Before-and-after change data
++++++++

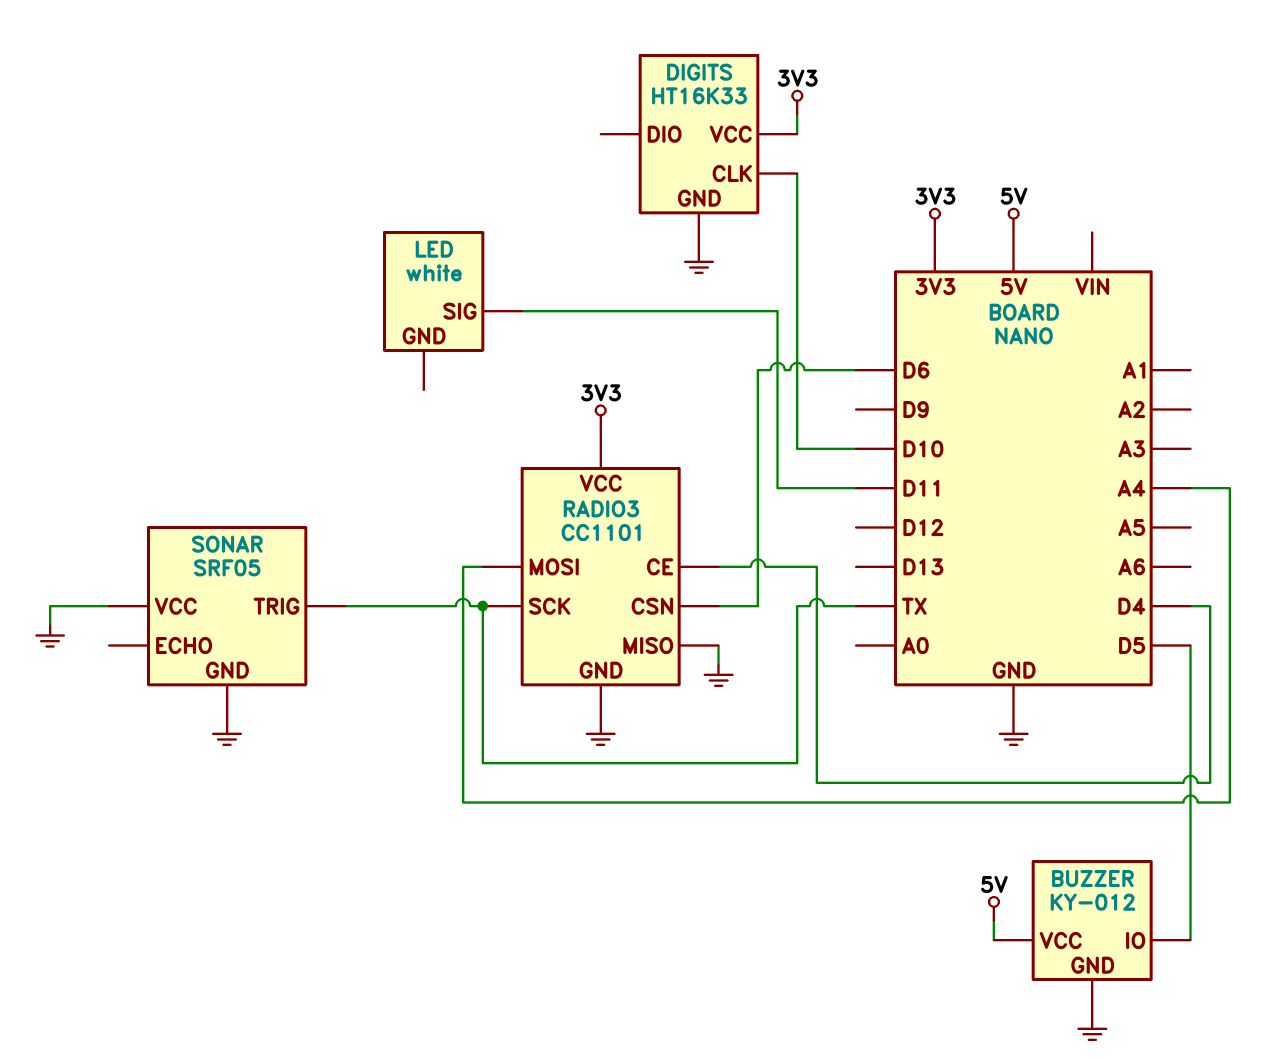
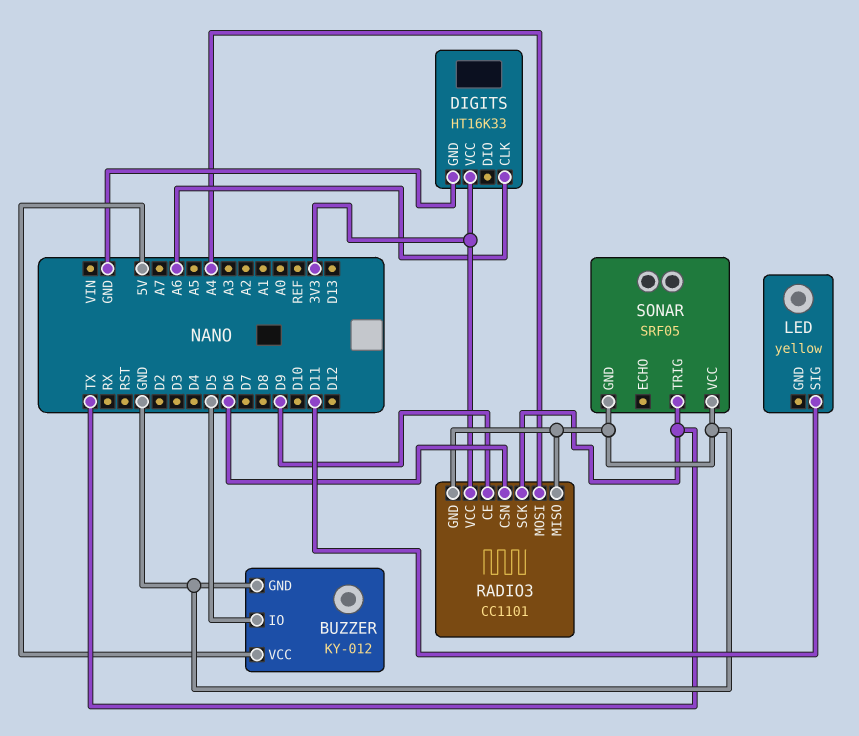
DIGITS pin CLK: D10 -> A6
LED: white -> yellow
RADIO3 pin CE: D4 -> D9

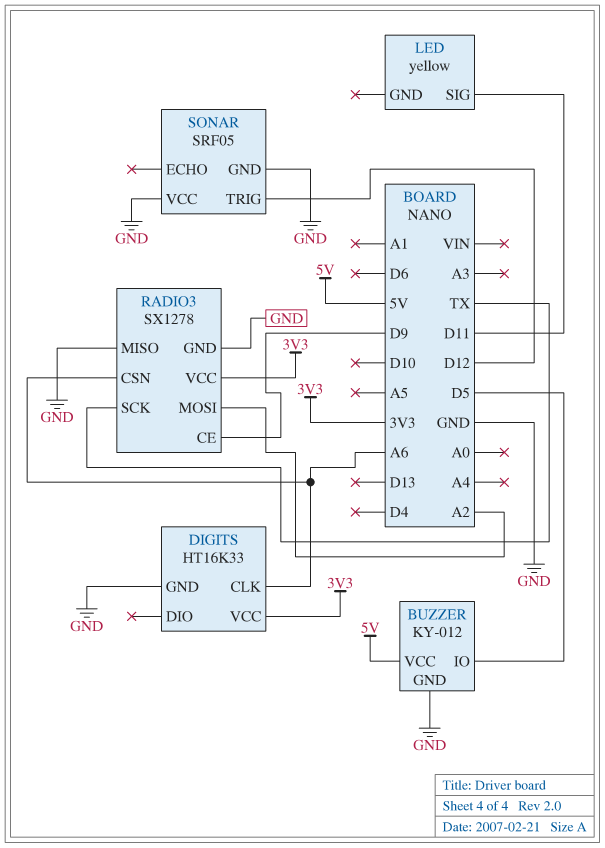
RADIO3: CC1101 -> SX1278
RADIO3 pin CSN: D6 -> A6
RADIO3 pin MOSI: A4 -> A2
SONAR pin TRIG: TX -> D12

++++++++

▸ Your goal
Look for "RADIO3 pin CSN: D6 -> A6" in the records. Write out its line and every later line through the end exactly, with nothing more.

▸ Solution to this problem
RADIO3 pin CSN: D6 -> A6
RADIO3 pin MOSI: A4 -> A2
SONAR pin TRIG: TX -> D12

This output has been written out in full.